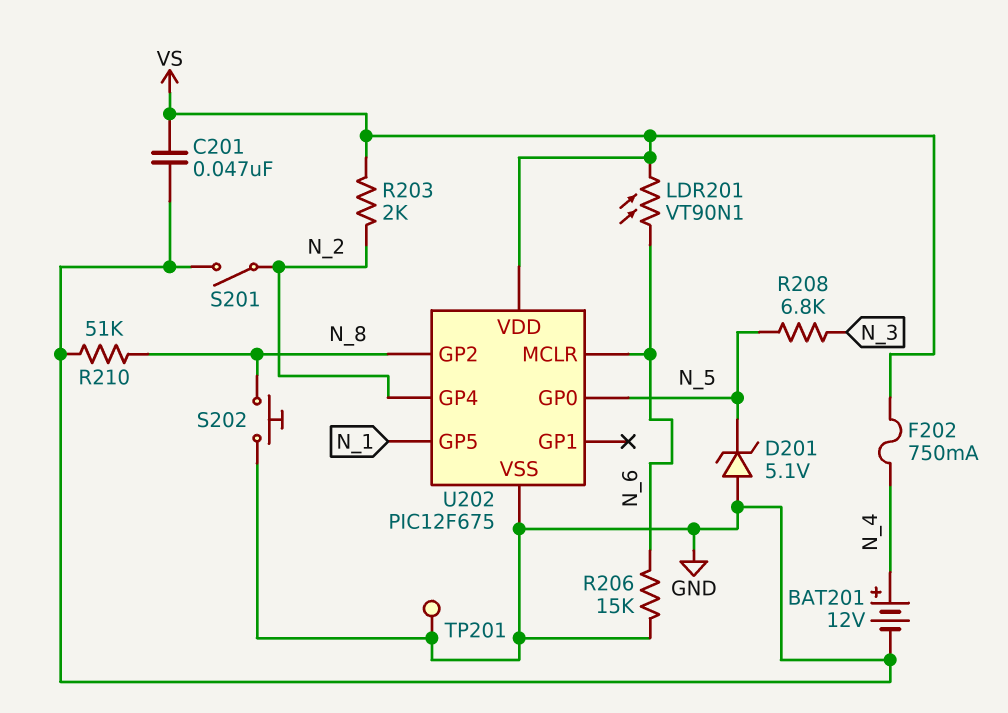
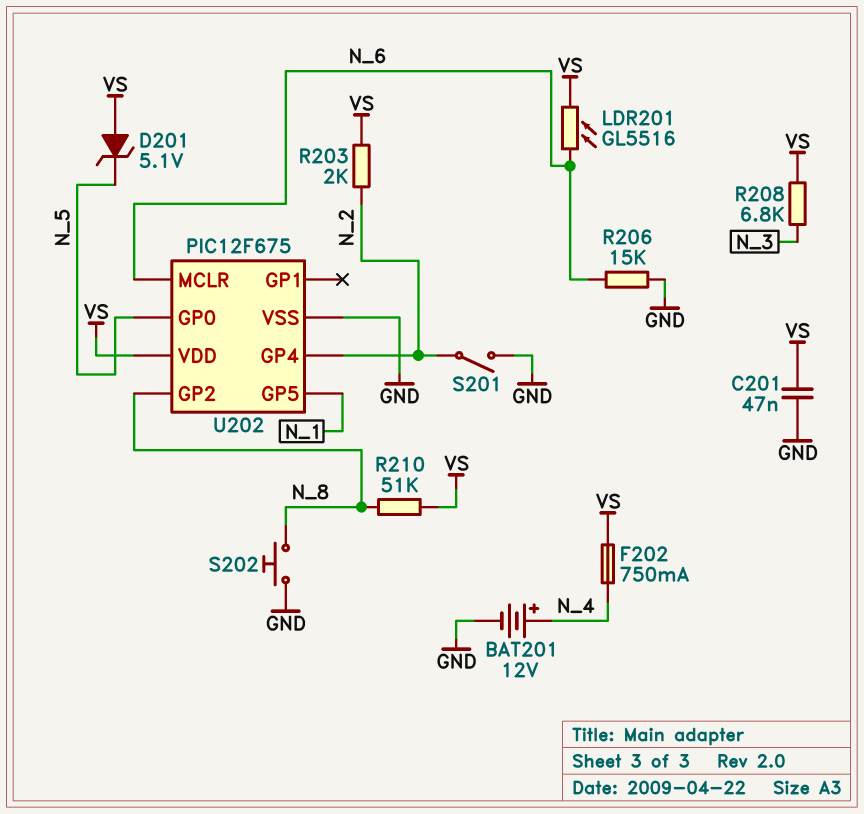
D201: zener 5.1V (A GND, K N_5) -> zener 5.1V (A VS, K N_5)
LDR201: VT90N1 (N_6, VS) -> GL5516 (N_6, VS)
R208: 6.8k (N_3, N_5) -> 6.8k (N_3, VS)
R210: 51k (GND, N_8) -> 51k (N_8, VS)
TP201: test point (GND) -> none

--- --- ---

• **TASK ITEM**
Return, exactly as written, the "LDR201: VT90N1 (N_6, VS) -> GL5516 (N_6, VS)" line and each line after it through the end of the listing above.

• **SOLVED PROBLEM**
LDR201: VT90N1 (N_6, VS) -> GL5516 (N_6, VS)
R208: 6.8k (N_3, N_5) -> 6.8k (N_3, VS)
R210: 51k (GND, N_8) -> 51k (N_8, VS)
TP201: test point (GND) -> none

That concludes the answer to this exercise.